_Task instructions_.
The answer must be a single number: the count of lines below that contain the string "left".
Supplied data Start Marker
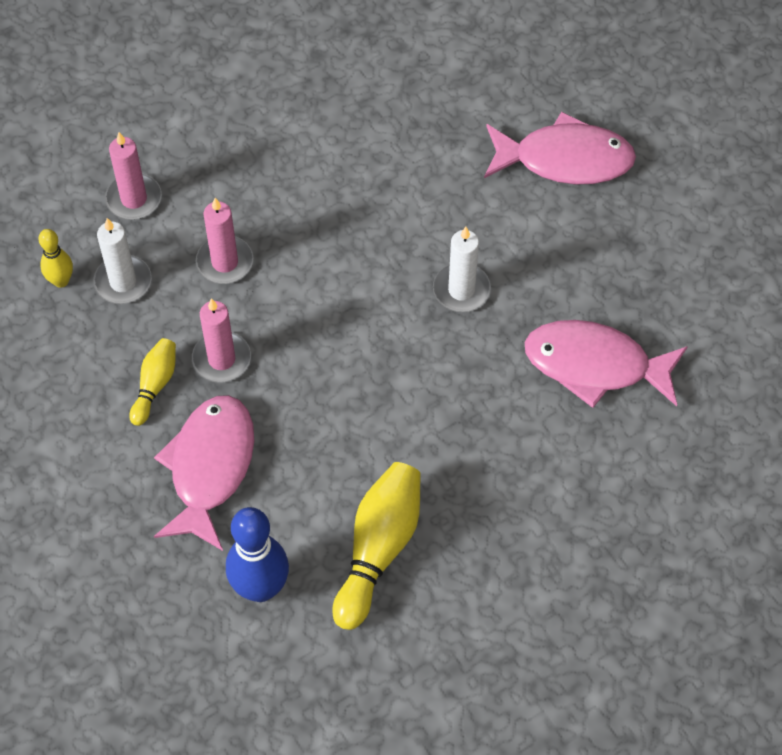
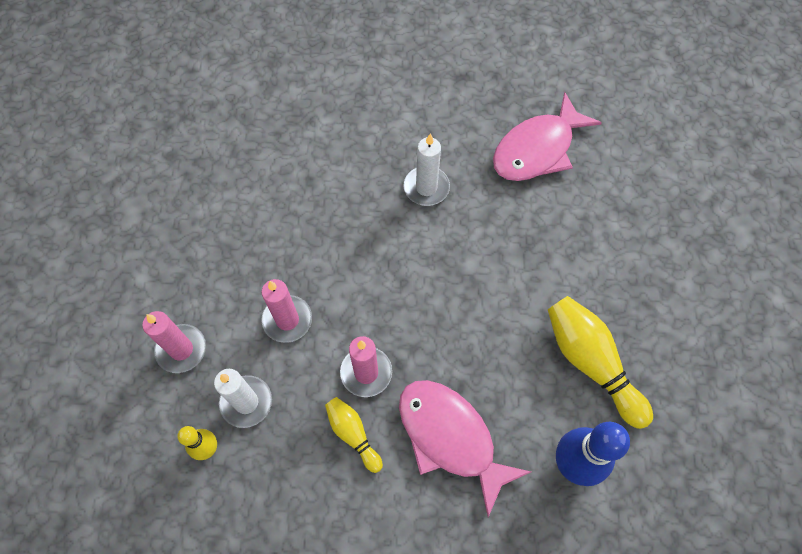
camera: 55 degrees left, 5 degrees up
(565, 159) = (375, 72): pink fish -> none

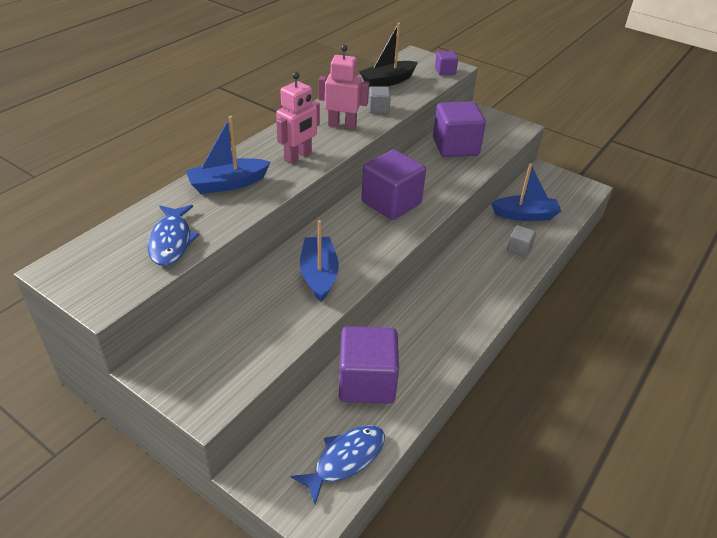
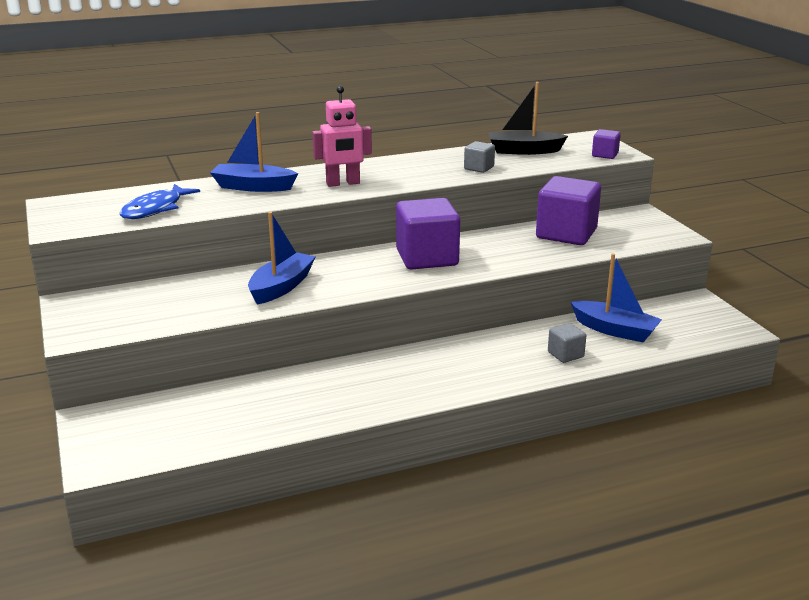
camera: 35 degrees right, 15 degrees down
(342, 125) = (421, 172): pink robot -> none
(345, 460) = (170, 440): blue fish -> none
(367, 382) = (260, 398): purple cube -> none

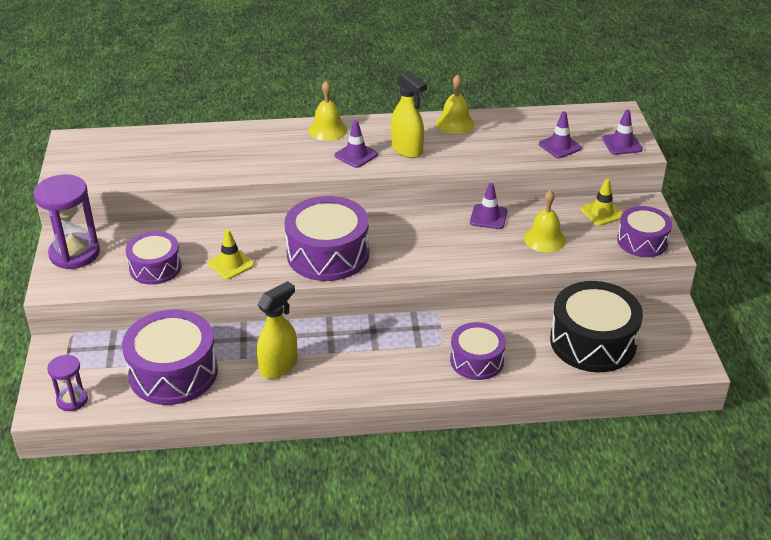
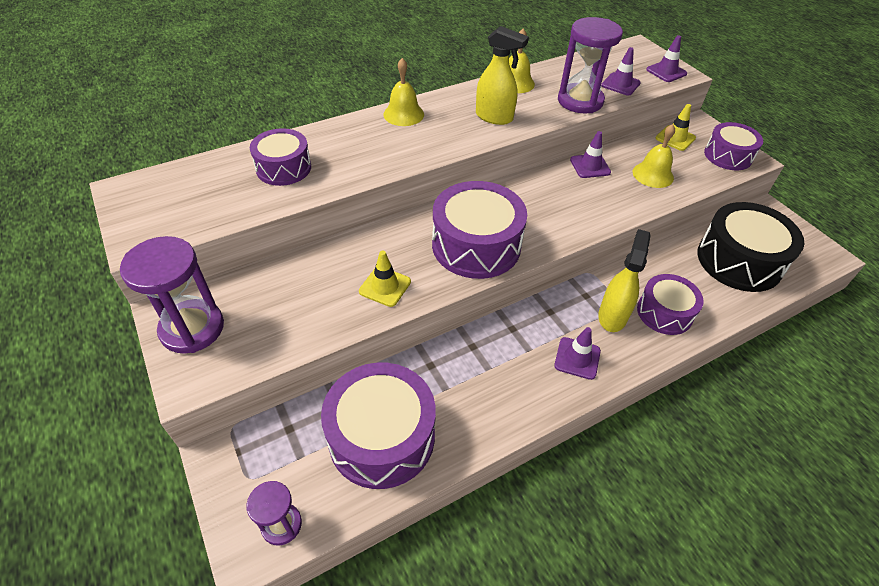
camera: 25 degrees left, 10 degrees up
(155, 267) = (302, 317): purple drum -> purple drum (283, 168)
(279, 366) = (489, 386): yellow spray bottle -> yellow spray bottle (612, 316)
(356, 155) = (451, 133): purple traffic cone -> purple traffic cone (577, 358)
(502, 153) = (580, 101): none -> purple hourglass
Supplied data End Marker
_Answer space_.
2